→ HOW TO COMPLETE THIS TASK
All of the records below should be retyped exactly, with no pictures included.

▶

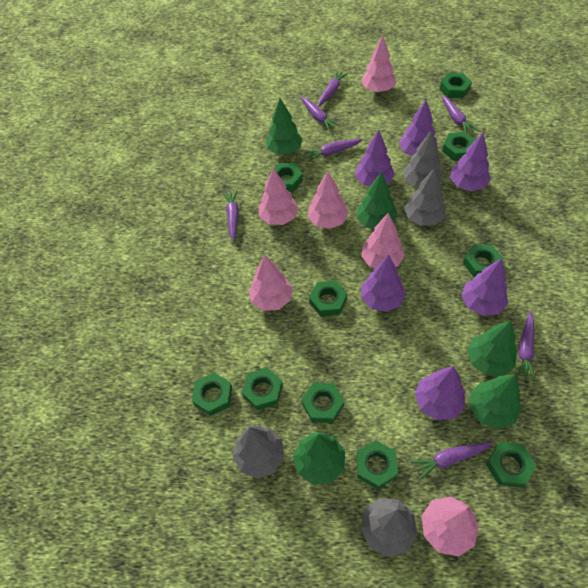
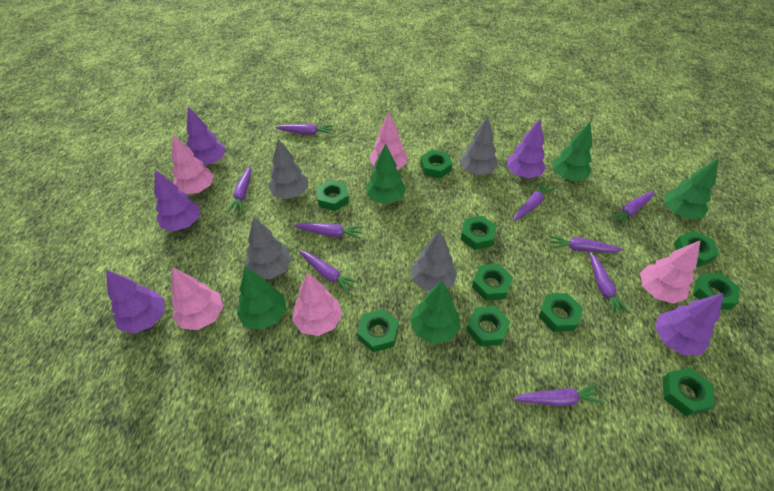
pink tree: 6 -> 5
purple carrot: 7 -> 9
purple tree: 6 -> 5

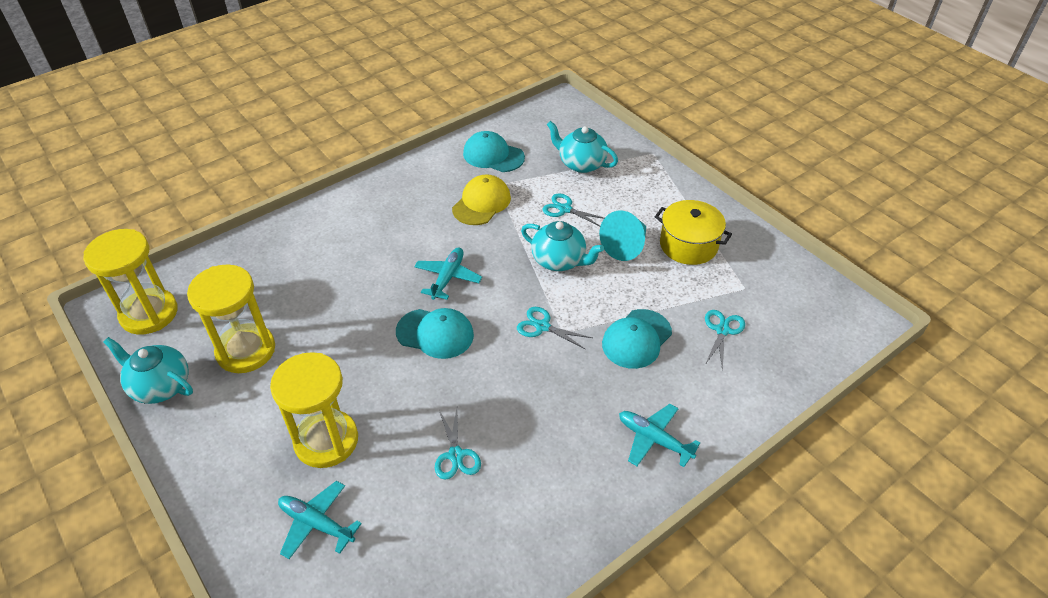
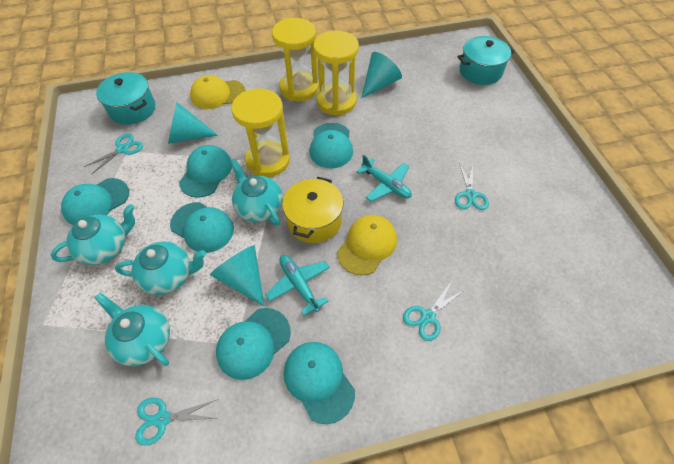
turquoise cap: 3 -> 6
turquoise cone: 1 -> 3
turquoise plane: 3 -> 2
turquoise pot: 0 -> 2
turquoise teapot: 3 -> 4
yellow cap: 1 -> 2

◀

→ SOLUTION TO THIS PROBLEM
pink tree: 6 -> 5
purple carrot: 7 -> 9
purple tree: 6 -> 5

turquoise cap: 3 -> 6
turquoise cone: 1 -> 3
turquoise plane: 3 -> 2
turquoise pot: 0 -> 2
turquoise teapot: 3 -> 4
yellow cap: 1 -> 2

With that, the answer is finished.